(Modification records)
──────────────────────────────

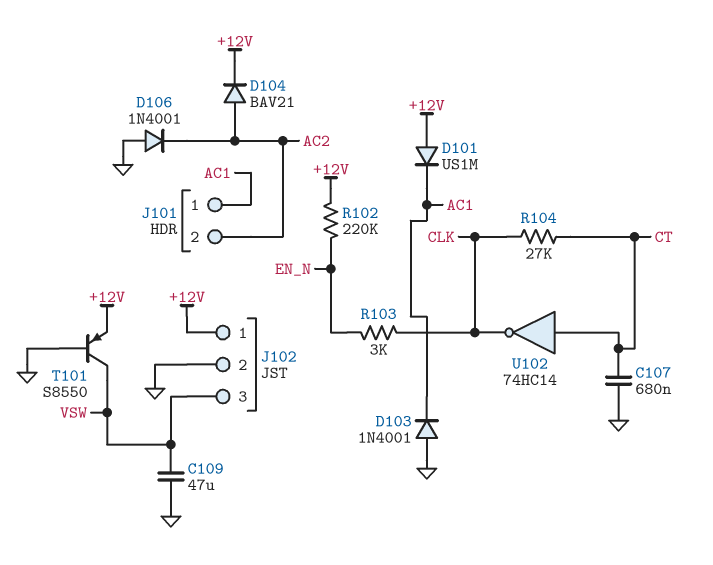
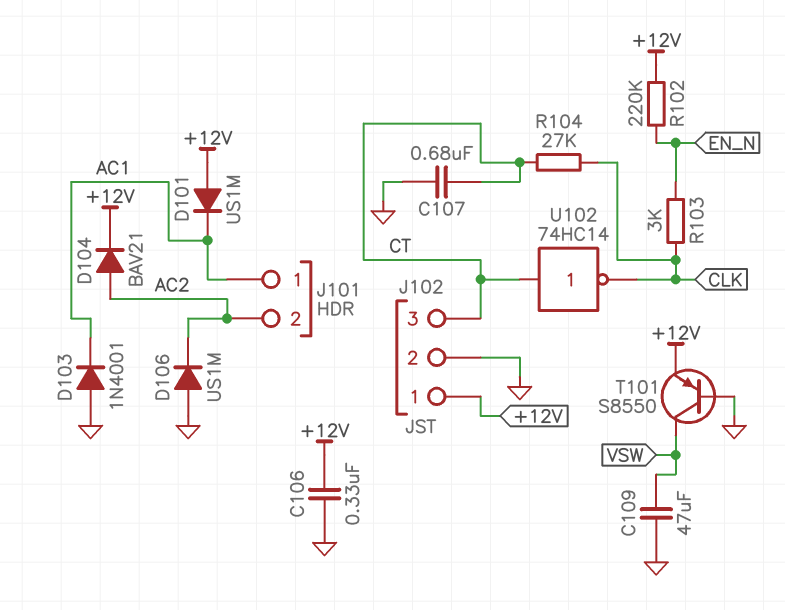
C106: none -> 330nF (+12V, GND)
D106: diode 1N4001 (A GND, K AC2) -> diode US1M (A GND, K AC2)
J102 pin 3: VSW -> CT

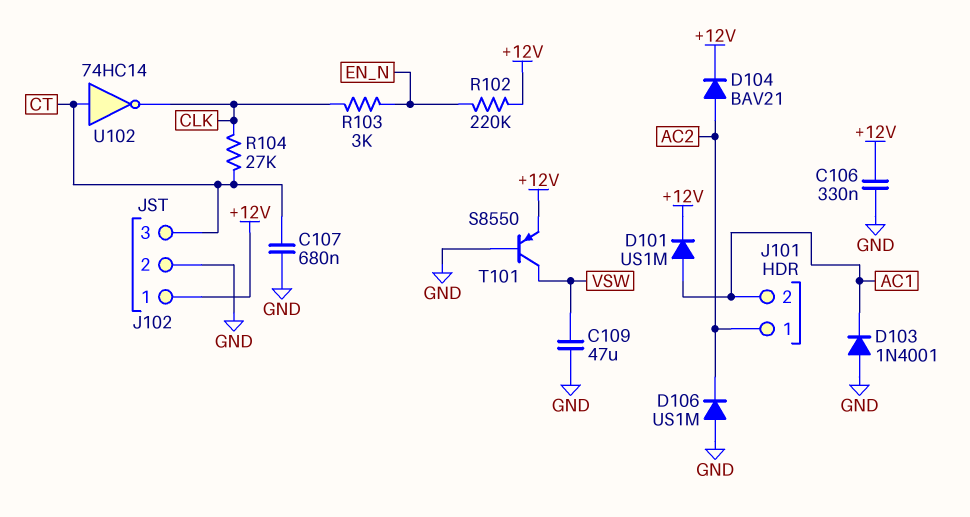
D101: diode US1M (A +12V, K AC1) -> diode US1M (A AC1, K +12V)
J101 pin 1: AC1 -> AC2
J101 pin 2: AC2 -> AC1

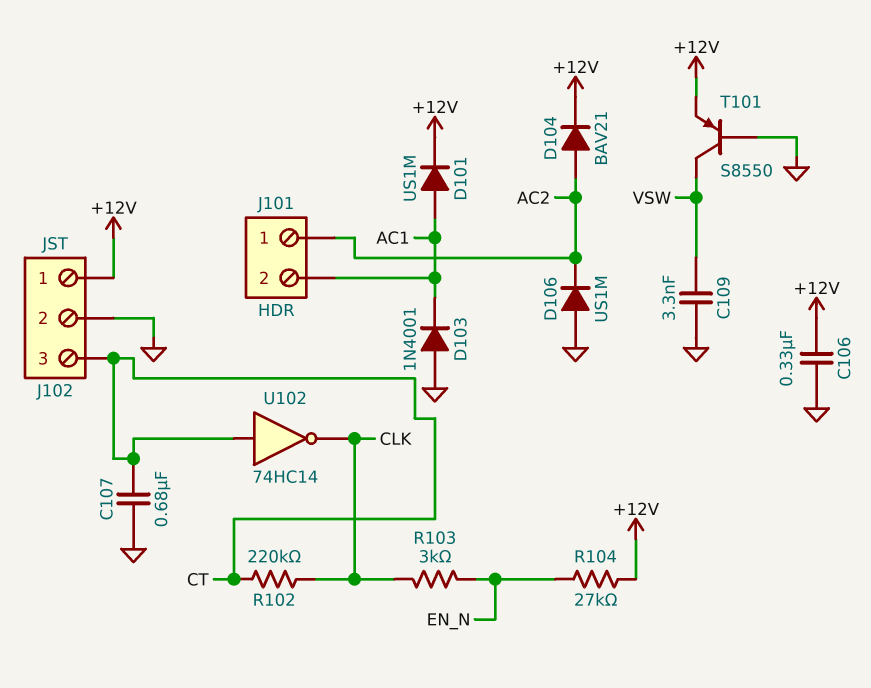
C109: 47uF (GND, VSW) -> 3.3nF (GND, VSW)
R102: 220k (+12V, EN_N) -> 220k (CLK, CT)
R104: 27k (CLK, CT) -> 27k (+12V, EN_N)

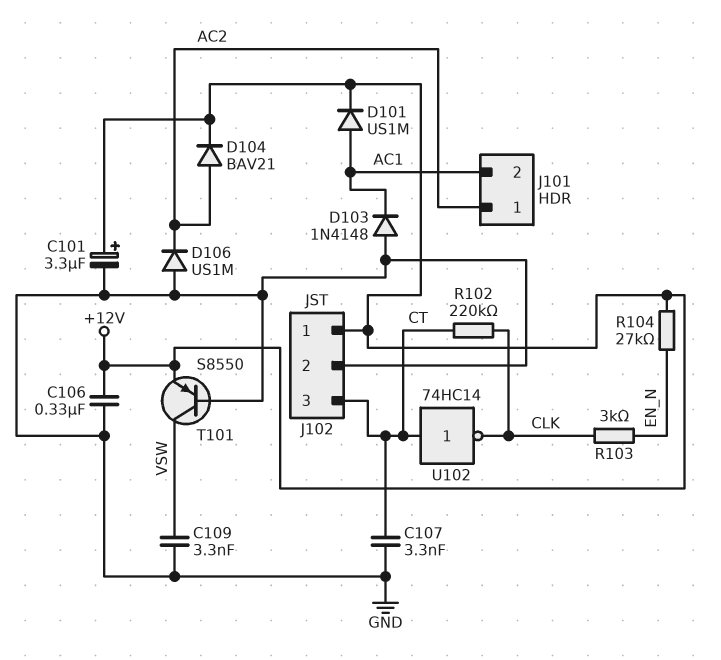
C101: none -> 3.3uF (plus +12V, minus GND)
C107: 680nF (CT, GND) -> 3.3nF (CT, GND)
D103: diode 1N4001 (A GND, K AC1) -> diode 1N4148 (A GND, K AC1)

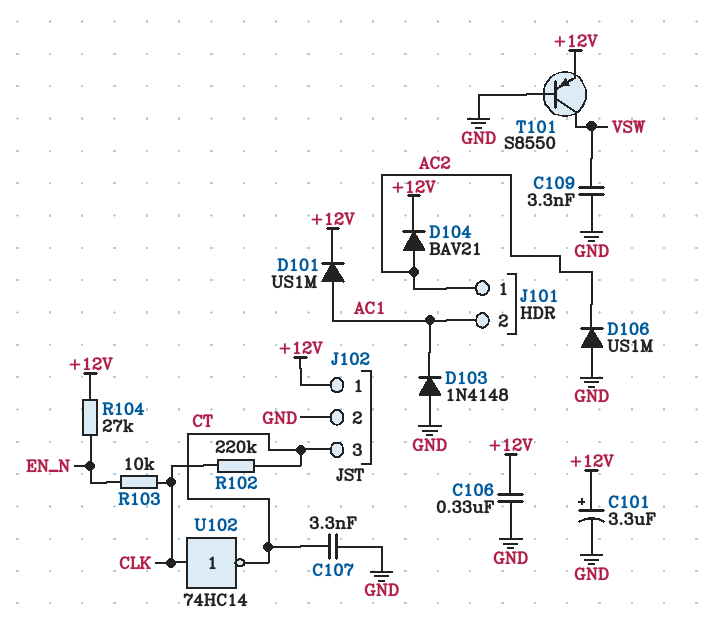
R103: 3k (CLK, EN_N) -> 10k (CLK, EN_N)
U102: NOT 74HC14 (in CT, out CLK) -> NOT 74HC14 (in CLK, out CT)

──────────────────────────────

- **Exercise**
Find every line in the records that uses the string "none", then copy it.

- **Task answer**
C106: none -> 330nF (+12V, GND)
C101: none -> 3.3uF (plus +12V, minus GND)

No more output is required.